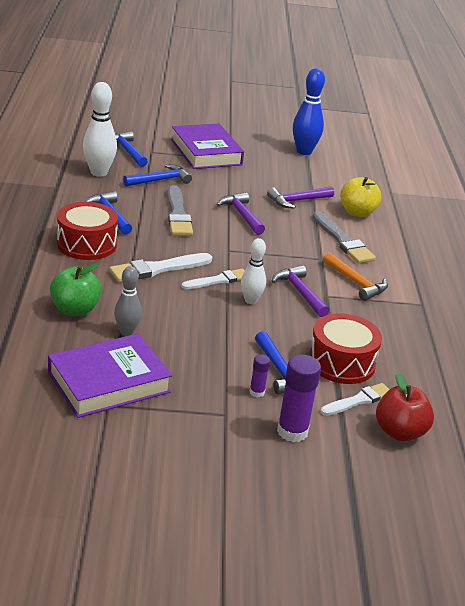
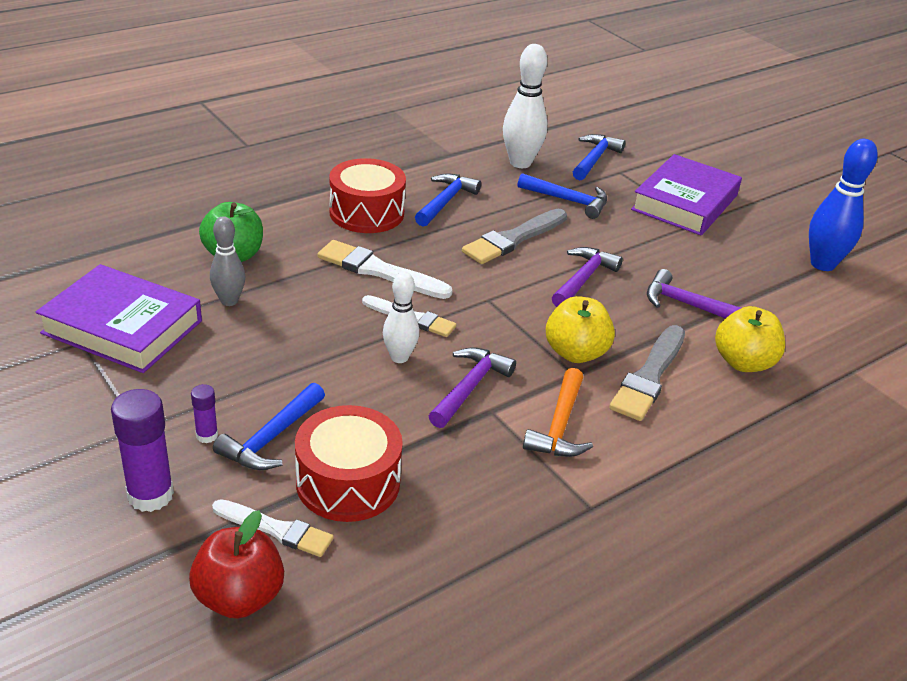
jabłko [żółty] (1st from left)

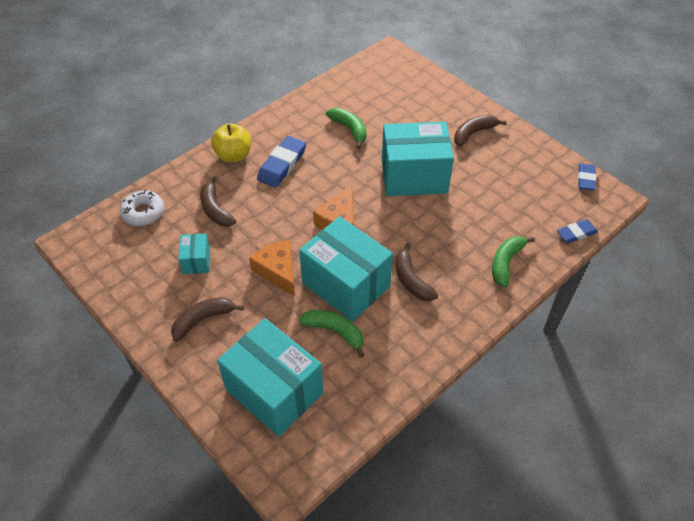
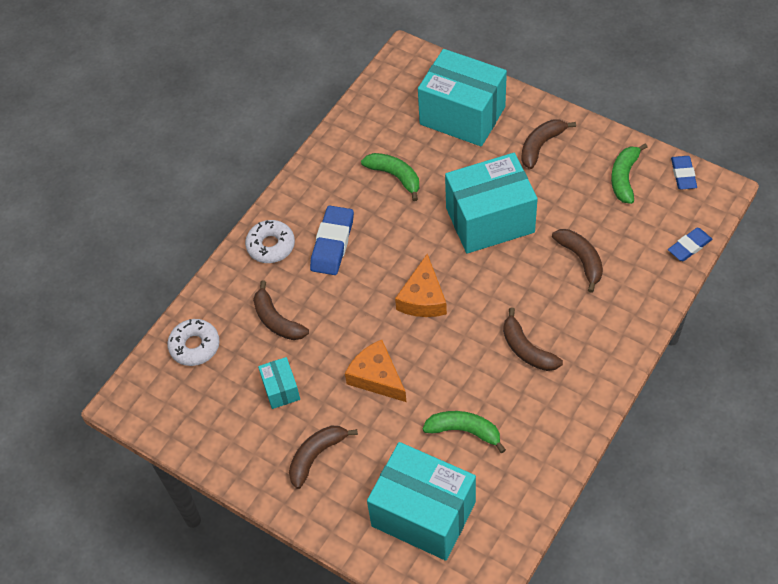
donut [biały] (2nd from left)
pudełko [turkusowy] (3rd from left)
banan [zielony] (3rd from left)
banan [brązowy] (5th from left)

#### [AIM OF THE EXERCISE]
From the first line to the last, copy the records exactly and skip the pictures.

#### [ANSWER TO THE PROBLEM]
jabłko [żółty] (1st from left)

donut [biały] (2nd from left)
pudełko [turkusowy] (3rd from left)
banan [zielony] (3rd from left)
banan [brązowy] (5th from left)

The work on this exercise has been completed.